== Segment start ==
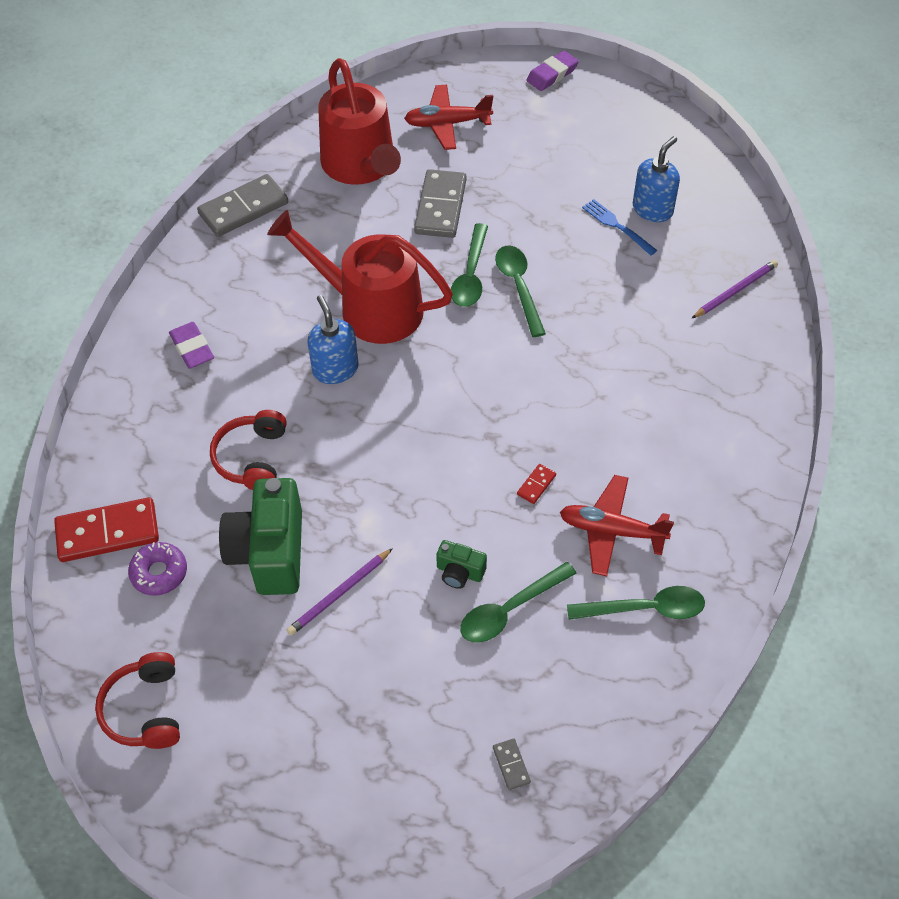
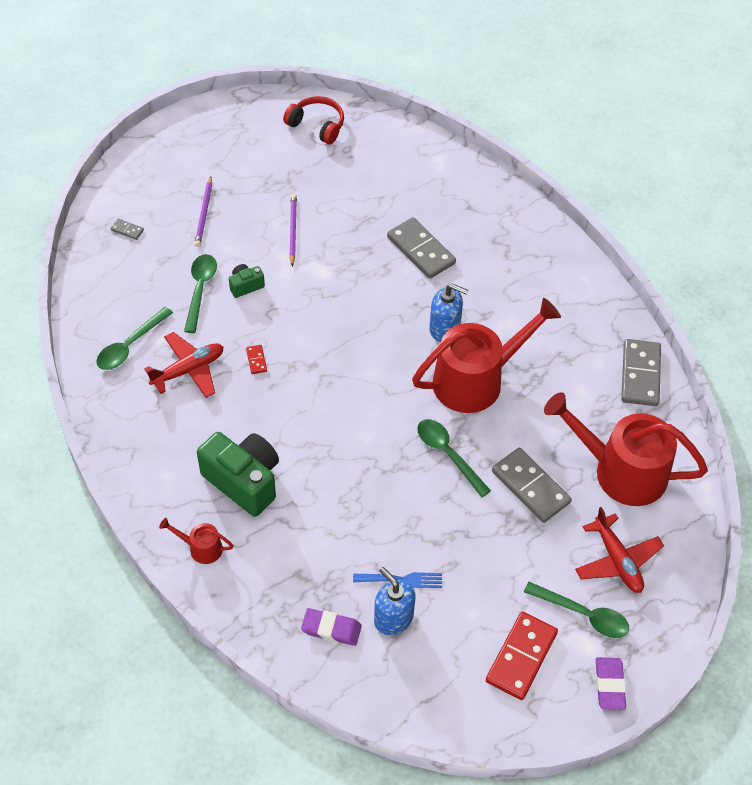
camera: 130 degrees right, 0 degrees up
red domino [54,497,159,562] -> red domino moved to [486,612,558,700]
purple donut [128,542,187,596] -> none
purple eraser [169,322,214,369] -> purple eraser moved to [301,608,362,646]
red headphones [210,410,287,490] -> grey domino [387,217,456,279]
green camera [219,478,302,595] -> green camera moved to [197,432,279,517]
red plane [404,84,493,150] -> red plane turned 120 degrees clockwise [575,507,664,593]
green spoon [495,246,546,337] -> green spoon moved to [524,582,629,638]
blue soap dispenser [633,136,680,222] -> blue soap dispenser turned 150 degrees clockwise [374,567,416,635]
purple pencil [691,260,778,319] -> purple pencil moved to [195,176,212,247]
none -> red watering can [159,518,233,564]

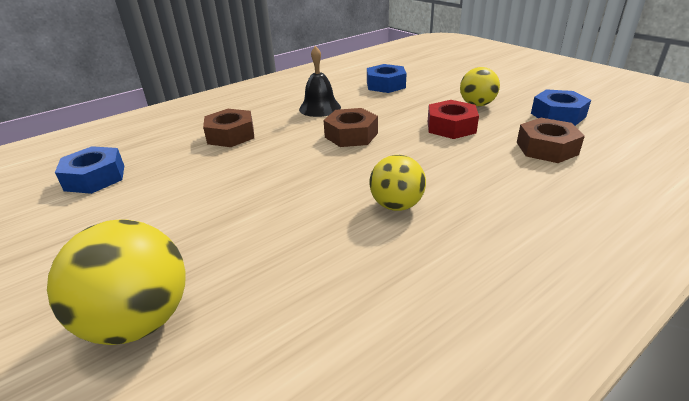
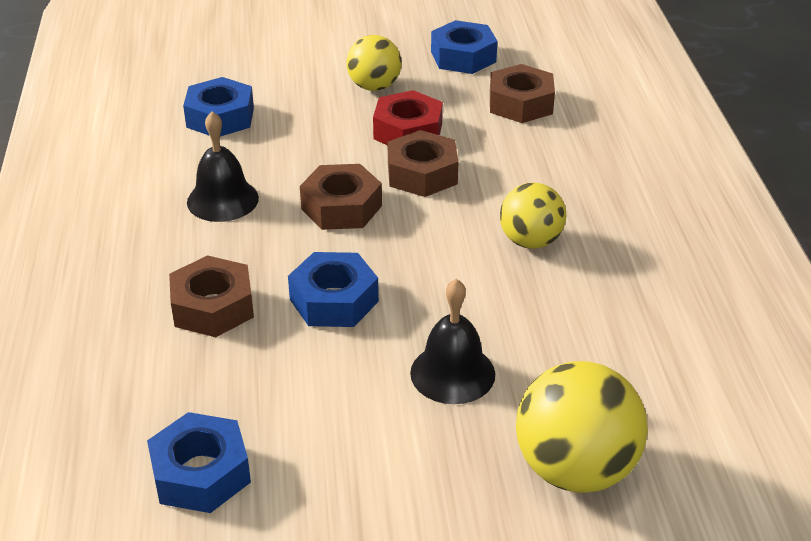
camera: 60 degrees left, 5 degrees up
none -> blue nut [288,252,379,327]
none -> brown nut [388,130,458,197]
none -> black bell [410,279,495,404]

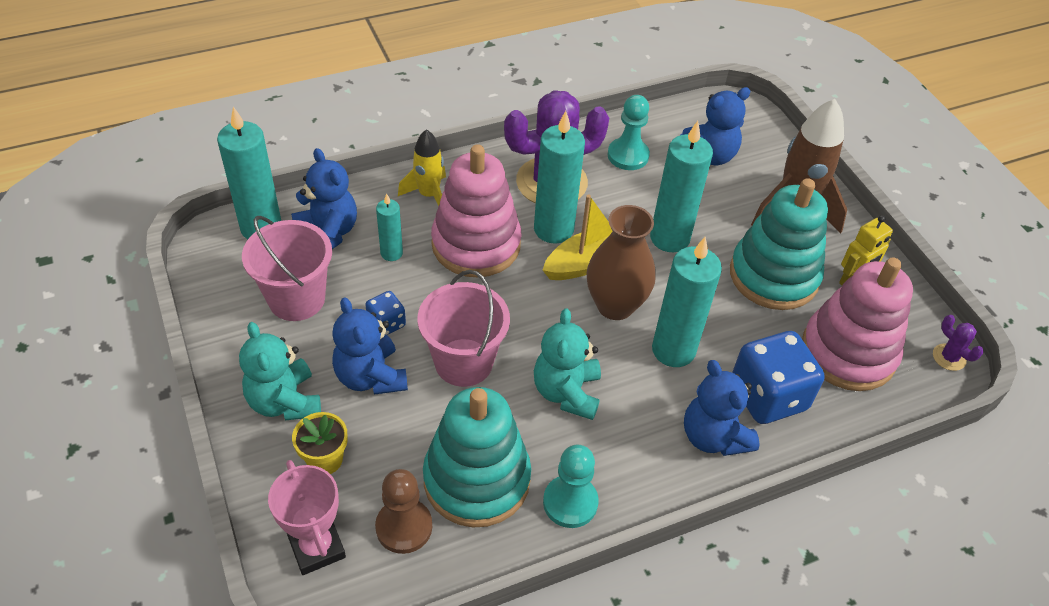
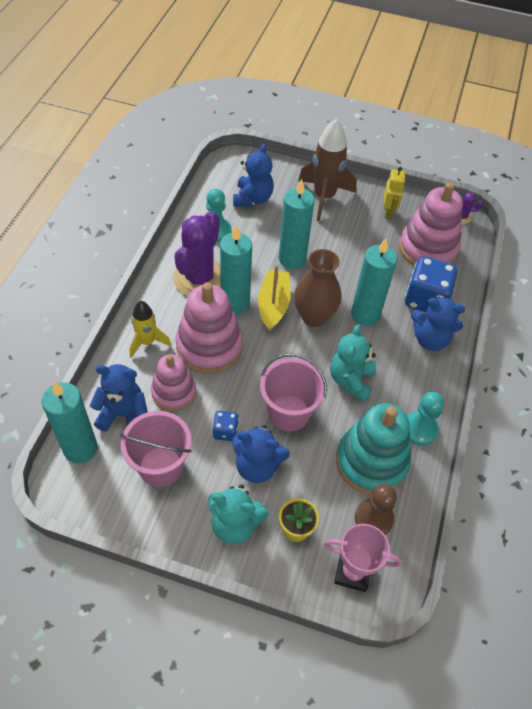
camera: 50 degrees left, 5 degrees up
turquoise candle [376,194,403,261] -> pink stacking toy [151,354,196,412]
turquoise teddy bear [534,308,601,420] -> turquoise teddy bear turned 60 degrees clockwise [330,325,376,401]
turquoise stacking toy [730,178,828,310] -> none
== Segment end ==
> _Task to carry out_
Would you restate word for word each line from the one that holds "red headphones [210,410,287,490]" to the end of the material, both ends included, without the pictures?

> _Solution_
red headphones [210,410,287,490] -> grey domino [387,217,456,279]
green camera [219,478,302,595] -> green camera moved to [197,432,279,517]
red plane [404,84,493,150] -> red plane turned 120 degrees clockwise [575,507,664,593]
green spoon [495,246,546,337] -> green spoon moved to [524,582,629,638]
blue soap dispenser [633,136,680,222] -> blue soap dispenser turned 150 degrees clockwise [374,567,416,635]
purple pencil [691,260,778,319] -> purple pencil moved to [195,176,212,247]
none -> red watering can [159,518,233,564]

camera: 60 degrees left, 5 degrees up
none -> blue nut [288,252,379,327]
none -> brown nut [388,130,458,197]
none -> black bell [410,279,495,404]

camera: 50 degrees left, 5 degrees up
turquoise candle [376,194,403,261] -> pink stacking toy [151,354,196,412]
turquoise teddy bear [534,308,601,420] -> turquoise teddy bear turned 60 degrees clockwise [330,325,376,401]
turquoise stacking toy [730,178,828,310] -> none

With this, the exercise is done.